# GOAL:
Write out the records word for word, starting at the line with "pink line: moved 3 px left" and ending at the line with "black ellipse: rotated 15 degrees clockwise", and include both of those lines. Leave the pictures out of your answer.

# DATA:
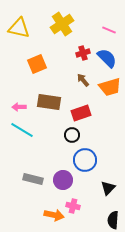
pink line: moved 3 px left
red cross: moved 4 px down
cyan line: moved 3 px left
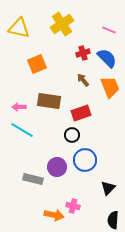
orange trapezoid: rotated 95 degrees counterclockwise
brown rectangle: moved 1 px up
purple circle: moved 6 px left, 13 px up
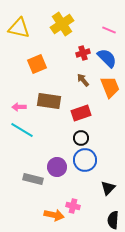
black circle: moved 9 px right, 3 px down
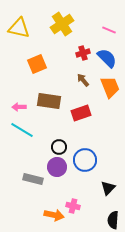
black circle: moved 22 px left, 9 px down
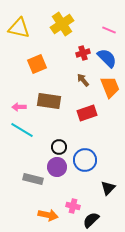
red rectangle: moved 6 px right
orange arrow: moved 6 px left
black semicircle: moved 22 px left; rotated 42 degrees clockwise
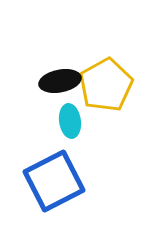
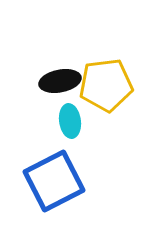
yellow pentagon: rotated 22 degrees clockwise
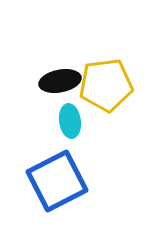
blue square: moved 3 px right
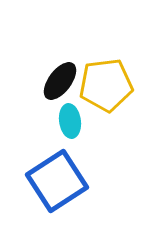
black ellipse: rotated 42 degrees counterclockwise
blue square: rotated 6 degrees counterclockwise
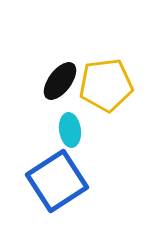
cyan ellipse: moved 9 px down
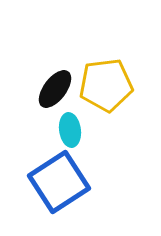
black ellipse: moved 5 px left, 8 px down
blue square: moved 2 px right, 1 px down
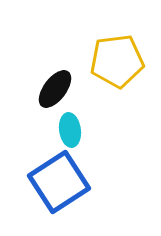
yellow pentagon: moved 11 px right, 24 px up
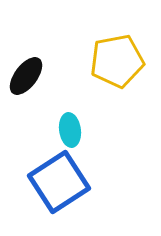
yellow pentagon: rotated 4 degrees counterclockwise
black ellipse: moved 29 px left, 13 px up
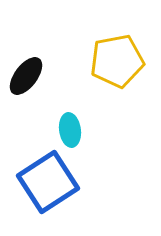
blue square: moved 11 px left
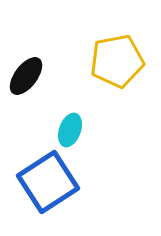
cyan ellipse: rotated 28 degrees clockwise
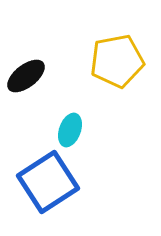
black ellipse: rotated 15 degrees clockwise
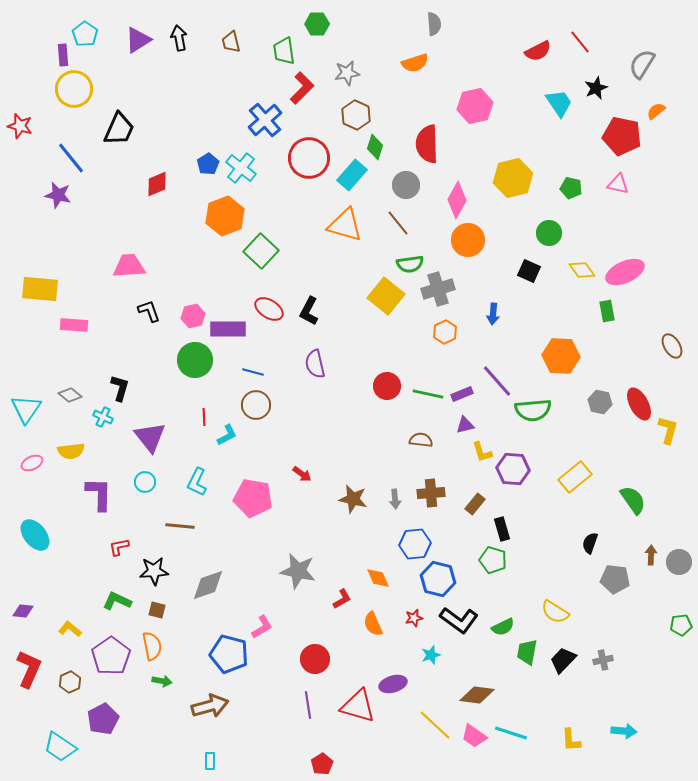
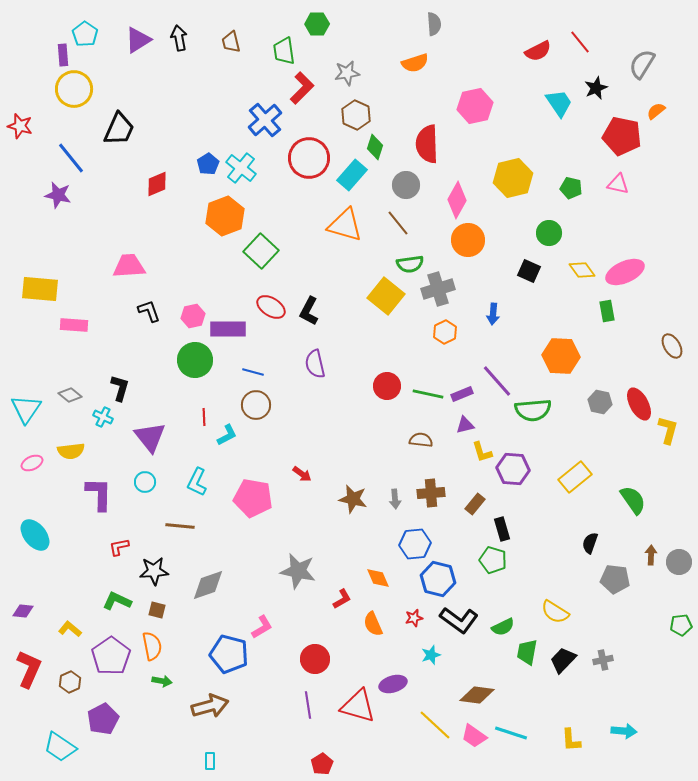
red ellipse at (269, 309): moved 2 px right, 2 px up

---

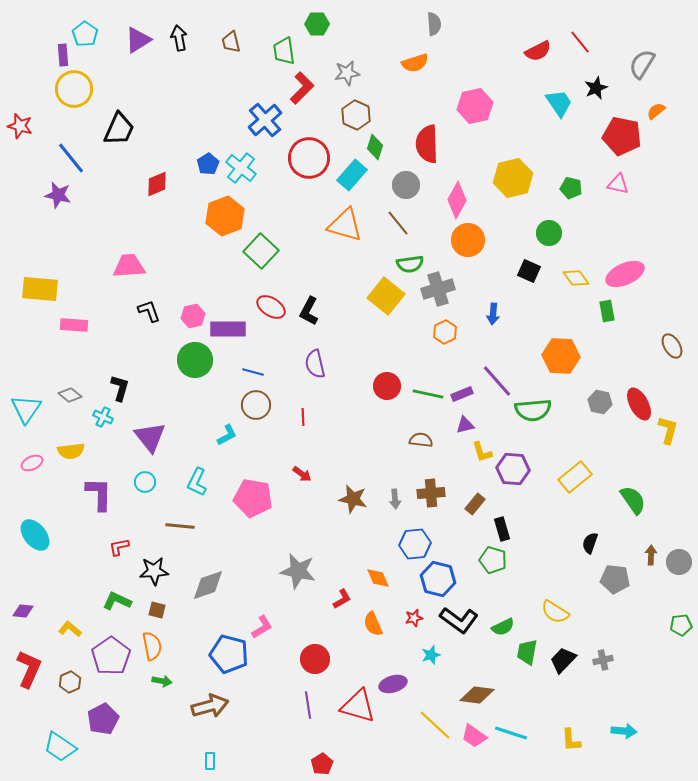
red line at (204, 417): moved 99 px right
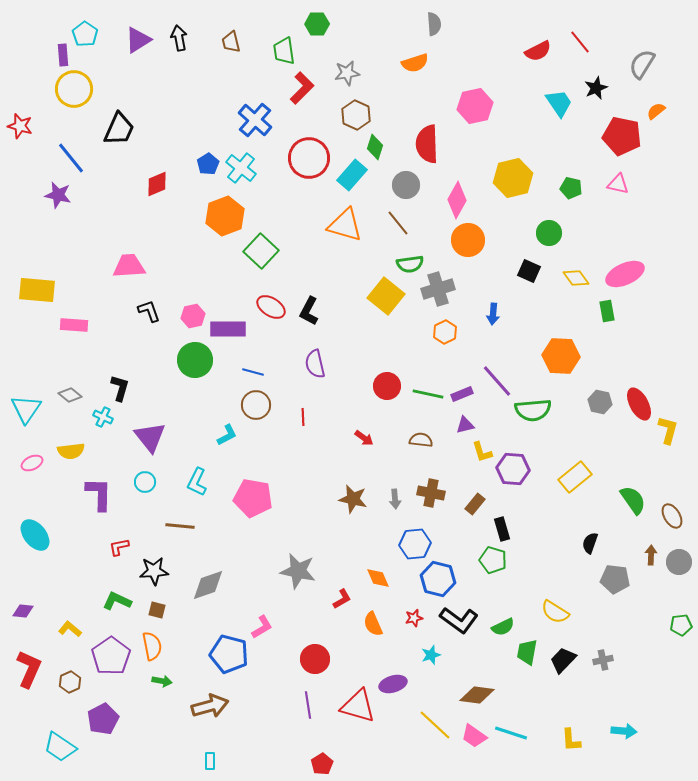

# PROBLEM SOLUTION:
pink line: moved 3 px left
red cross: moved 4 px down
cyan line: moved 3 px left
orange trapezoid: rotated 95 degrees counterclockwise
brown rectangle: moved 1 px up
purple circle: moved 6 px left, 13 px up
black circle: moved 9 px right, 3 px down
black circle: moved 22 px left, 9 px down
red rectangle: moved 6 px right
orange arrow: moved 6 px left
black semicircle: moved 22 px left; rotated 42 degrees clockwise
yellow pentagon: rotated 22 degrees clockwise
blue square: moved 3 px right
black ellipse: rotated 42 degrees counterclockwise
blue square: rotated 6 degrees counterclockwise
cyan ellipse: moved 9 px down
black ellipse: moved 5 px left, 8 px down
blue square: moved 2 px right, 1 px down
yellow pentagon: moved 11 px right, 24 px up
yellow pentagon: rotated 4 degrees counterclockwise
black ellipse: moved 29 px left, 13 px up
blue square: moved 11 px left
cyan ellipse: rotated 28 degrees clockwise
black ellipse: rotated 15 degrees clockwise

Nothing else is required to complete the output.